Exercise objective: Tell how many lines in the data contain the string "beaker", using a single number as the whole reply.

Coordinate-based change listings:
--- START ---
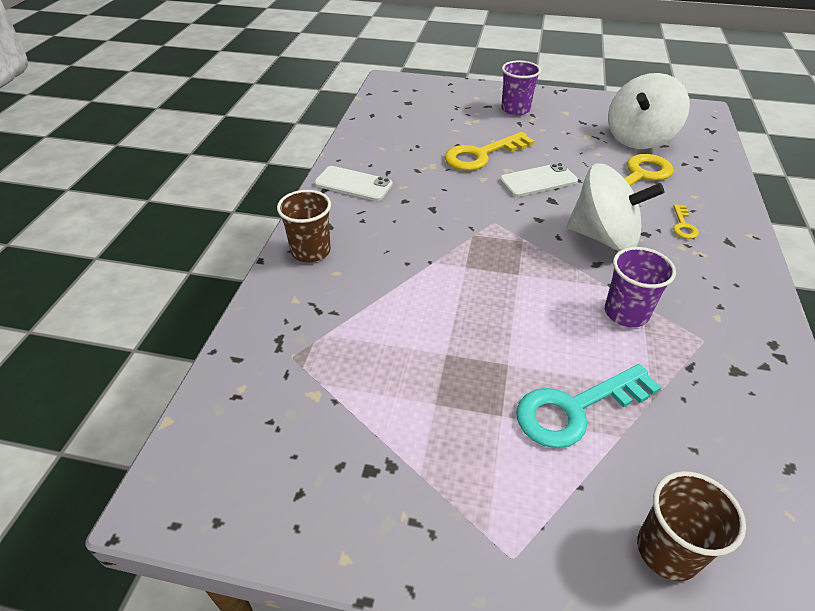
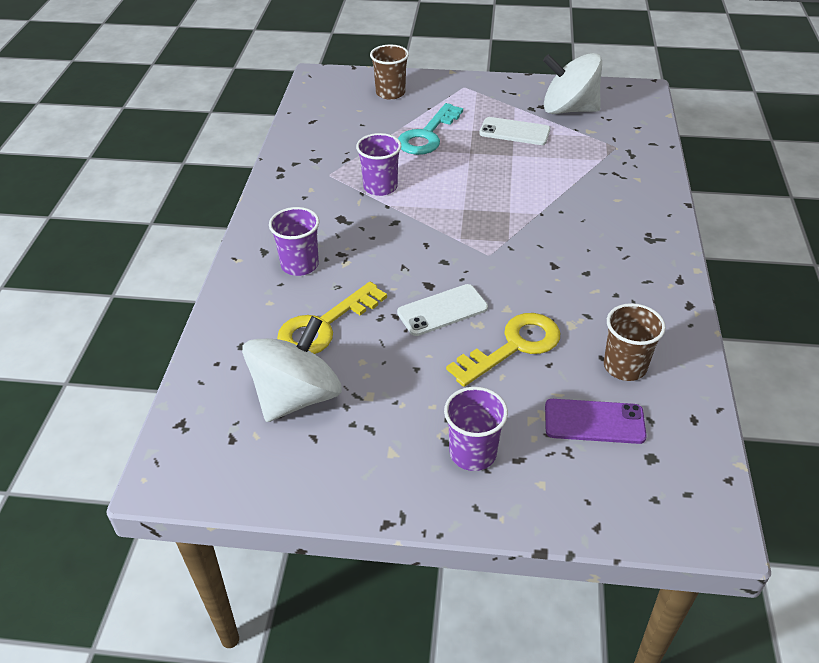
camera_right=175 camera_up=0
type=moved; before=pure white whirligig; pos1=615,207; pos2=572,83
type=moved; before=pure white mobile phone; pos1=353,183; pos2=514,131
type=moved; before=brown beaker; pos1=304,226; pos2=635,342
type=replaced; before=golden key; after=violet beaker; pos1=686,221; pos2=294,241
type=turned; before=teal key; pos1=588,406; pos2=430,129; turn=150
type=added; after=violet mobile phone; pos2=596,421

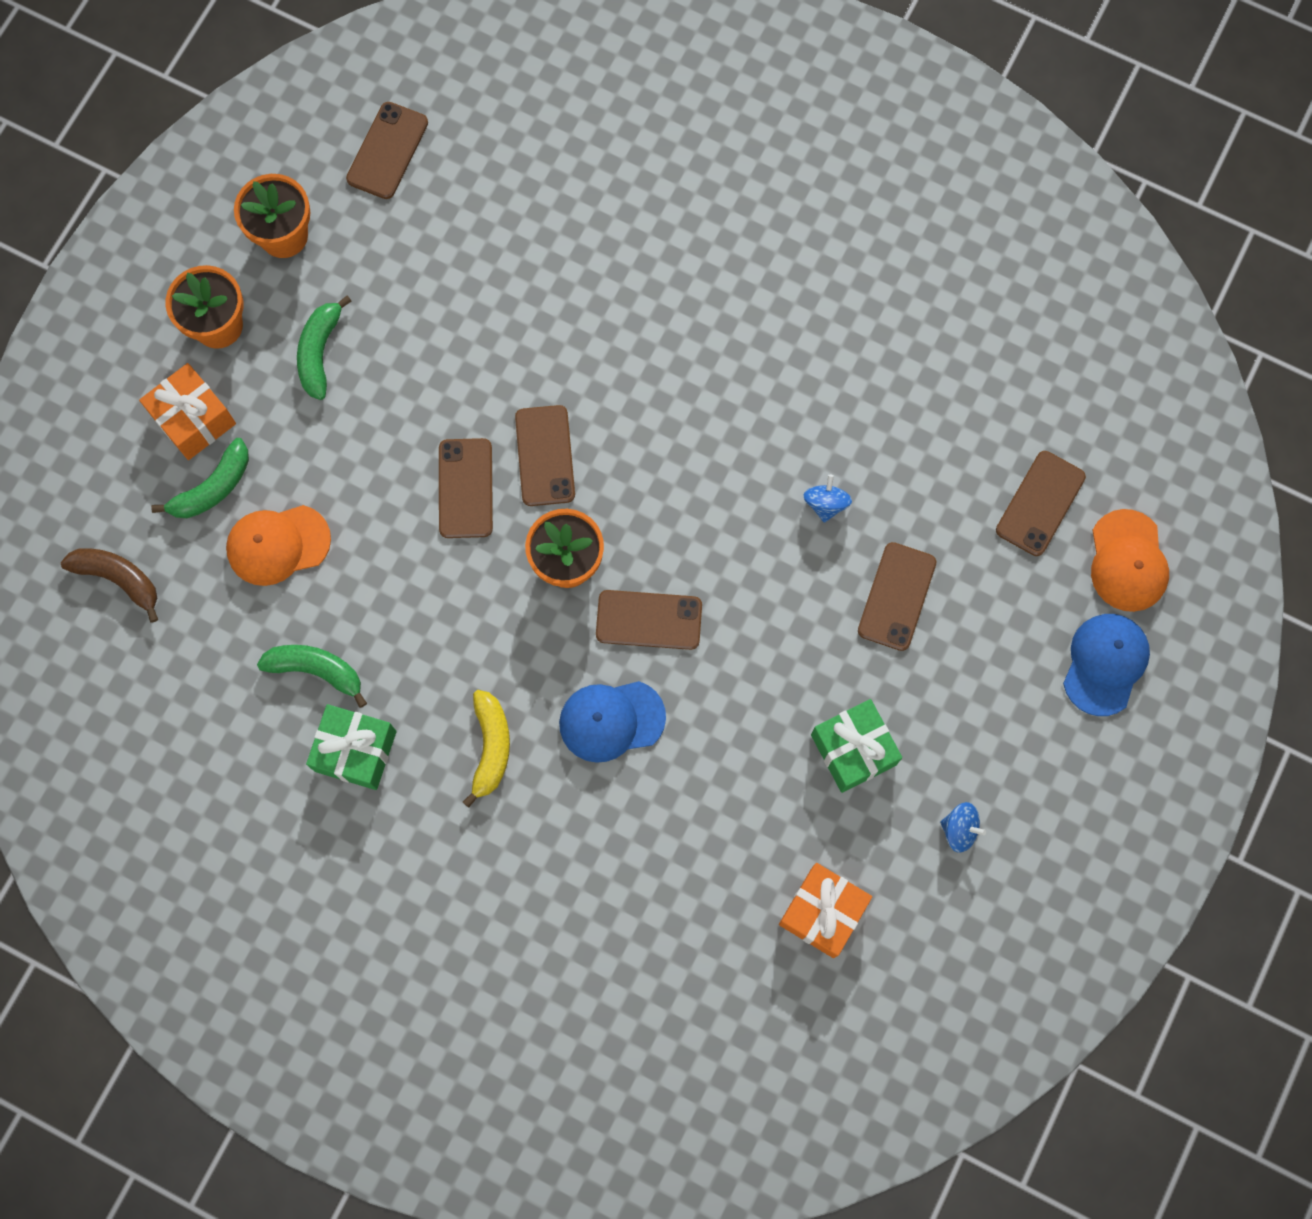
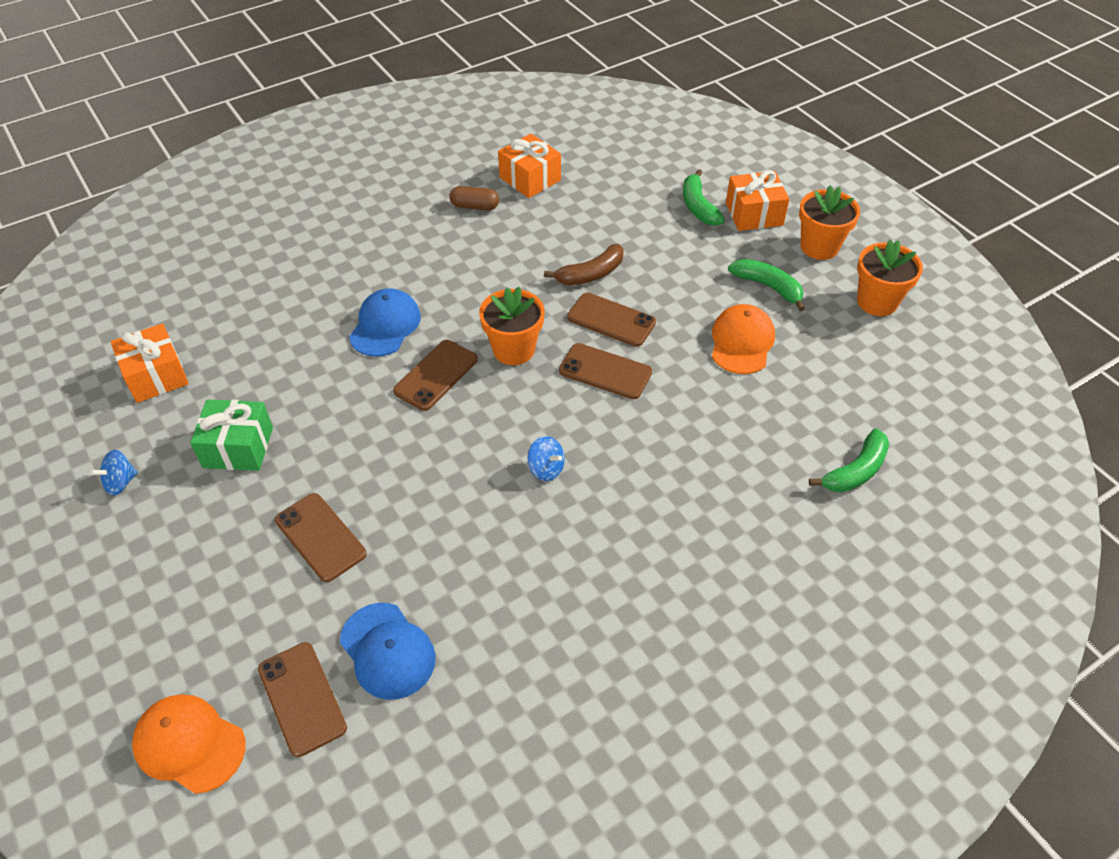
camera_right=120 camera_up=-25
type=removed; before=brown mobile phone; pos1=387,150
type=moved; before=blue whirligig; pos1=827,499; pos2=546,458
type=moved; before=orange cap; pos1=278,545; pos2=743,339
type=moved; before=brown banana; pos1=109,585; pos2=584,264
type=moved; before=blue cap; pos1=1106,665; pos2=388,651
type=moved; before=green banana; pos1=312,676; pos2=849,460
type=removed; before=golden banana; pos1=486,749
type=replaced; before=green gift; after=brown pill; pos1=351,747; pos2=474,198
type=added; after=orange gift; pos2=529,166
--- END ---
Your solution: 2